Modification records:
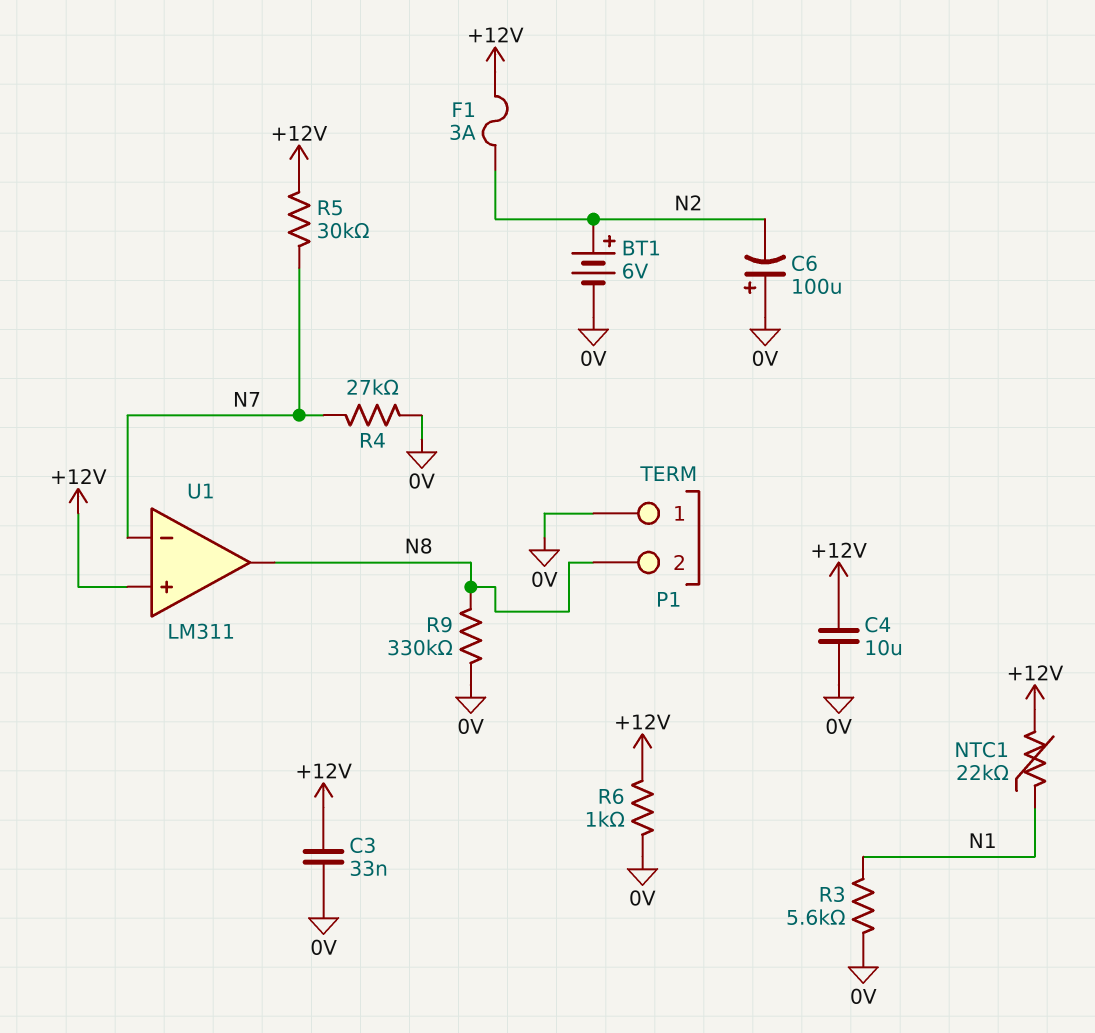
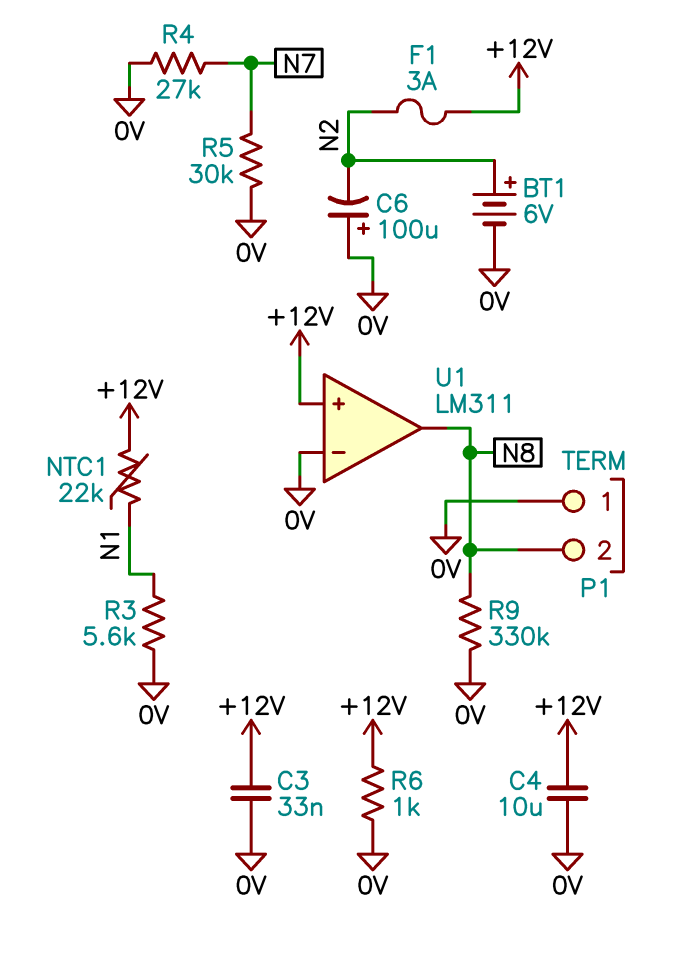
R5: 30k (+12V, N7) -> 30k (0V, N7)
U1 pin in-: N7 -> 0V

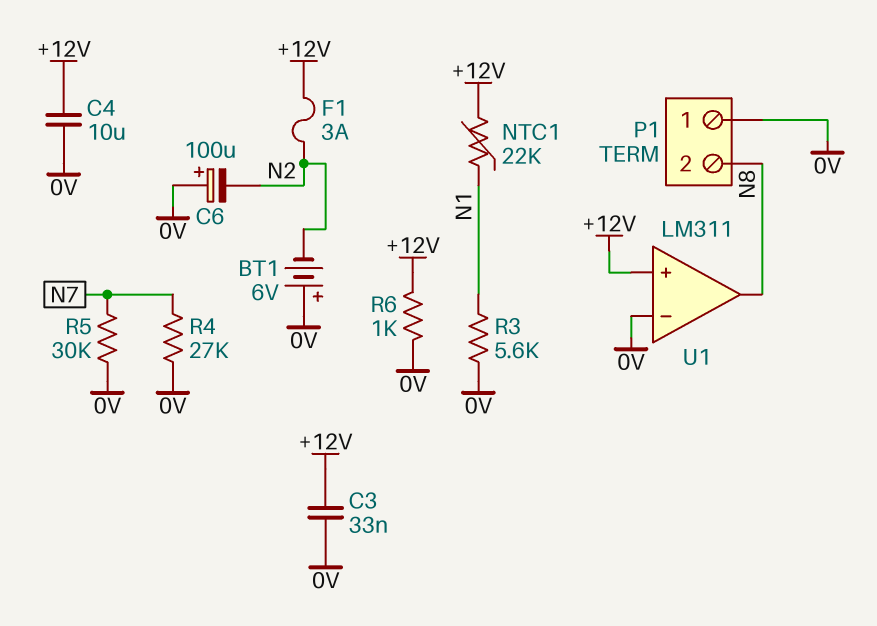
BT1: 6V (plus N2, minus 0V) -> 6V (plus 0V, minus N2)
R9: 330k (0V, N8) -> none

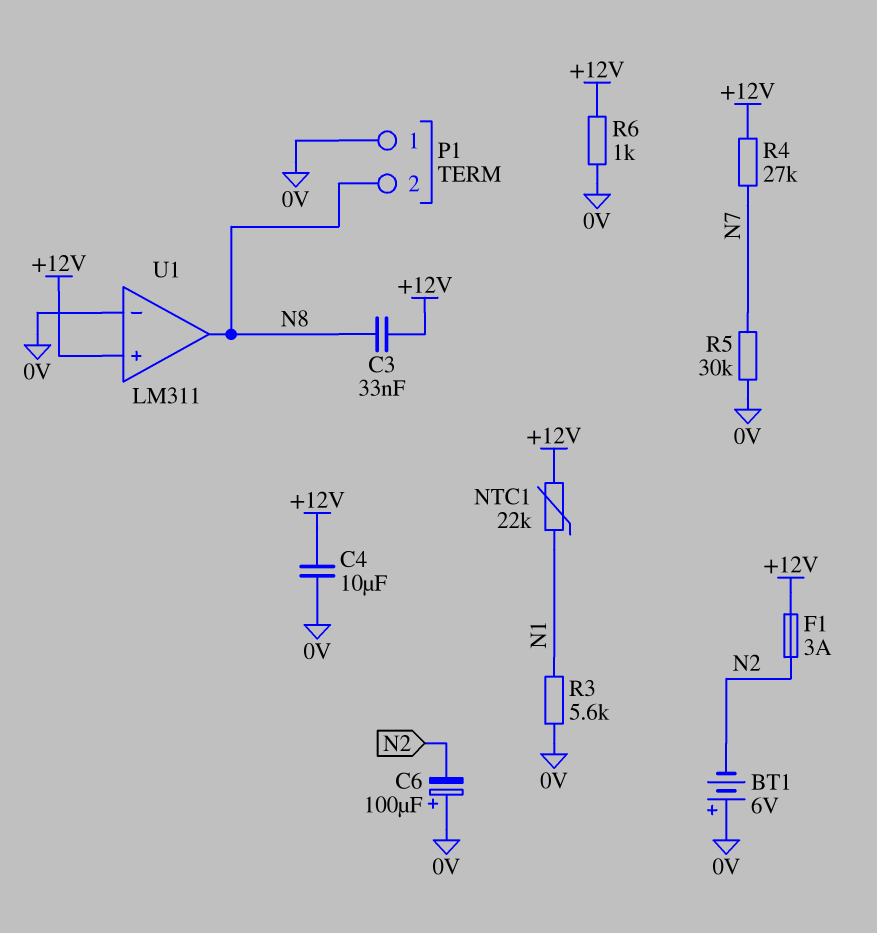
C3: 33nF (+12V, 0V) -> 33nF (+12V, N8)
R4: 27k (0V, N7) -> 27k (+12V, N7)

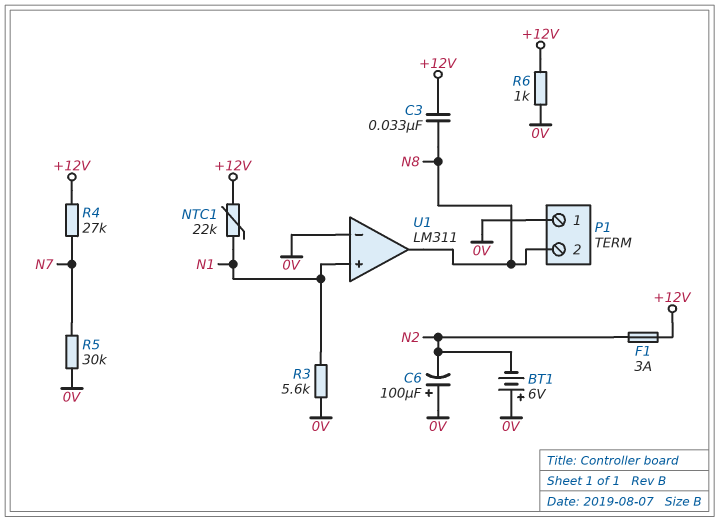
C4: 10uF (+12V, 0V) -> none
U1 pin in+: +12V -> N1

WORK TASK: A precise copy of each record, with the images removed, should be output.

YOUR RESPONSE:
R5: 30k (+12V, N7) -> 30k (0V, N7)
U1 pin in-: N7 -> 0V

BT1: 6V (plus N2, minus 0V) -> 6V (plus 0V, minus N2)
R9: 330k (0V, N8) -> none

C3: 33nF (+12V, 0V) -> 33nF (+12V, N8)
R4: 27k (0V, N7) -> 27k (+12V, N7)

C4: 10uF (+12V, 0V) -> none
U1 pin in+: +12V -> N1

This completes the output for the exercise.